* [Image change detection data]
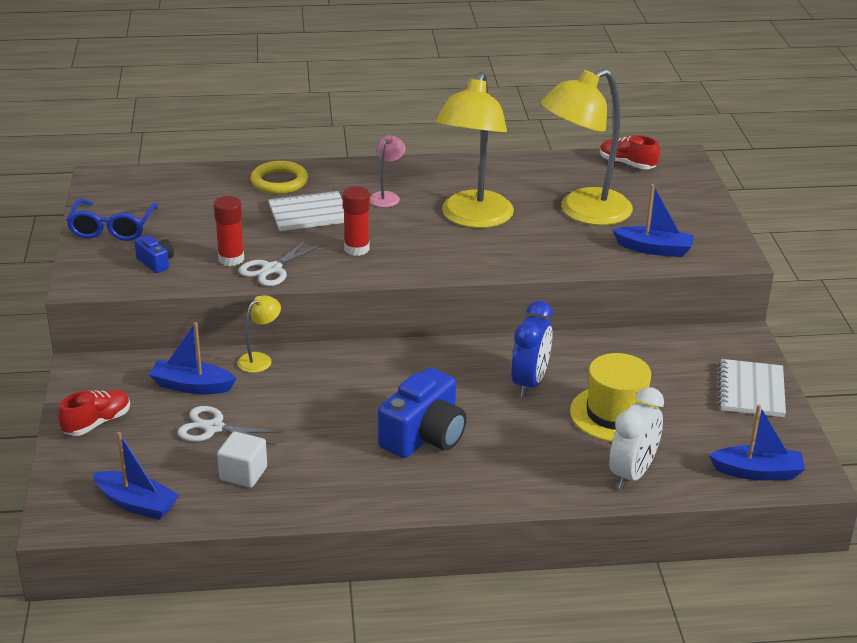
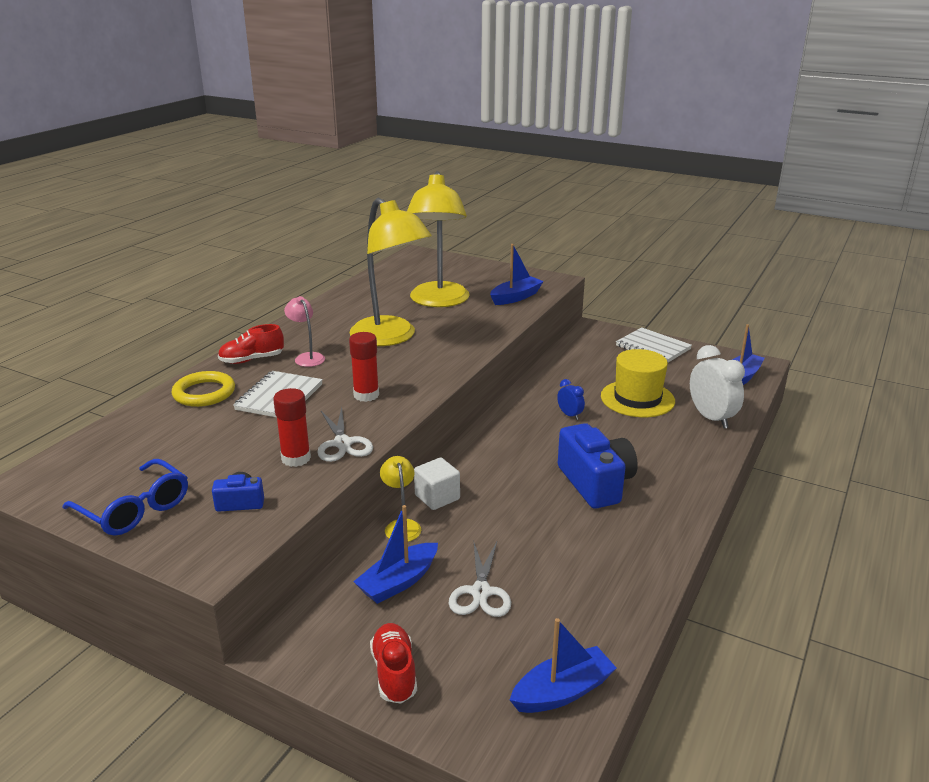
camera: 55 degrees left, 5 degrees down
white scissors [178,406,284,446] -> white scissors turned 45 degrees counterclockwise [449,542,511,617]
white cube [217,432,267,488] -> white cube moved to [414,458,460,510]
blue clock [511,301,553,397] -> blue clock [557,379,585,420], size x0.51
red shoe [600,135,660,169] -> red shoe moved to [218,324,284,364]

* [Brief]
Output all of the entries once more, word for word, with the images removed.

* [Written reply]
camera: 55 degrees left, 5 degrees down
white scissors [178,406,284,446] -> white scissors turned 45 degrees counterclockwise [449,542,511,617]
white cube [217,432,267,488] -> white cube moved to [414,458,460,510]
blue clock [511,301,553,397] -> blue clock [557,379,585,420], size x0.51
red shoe [600,135,660,169] -> red shoe moved to [218,324,284,364]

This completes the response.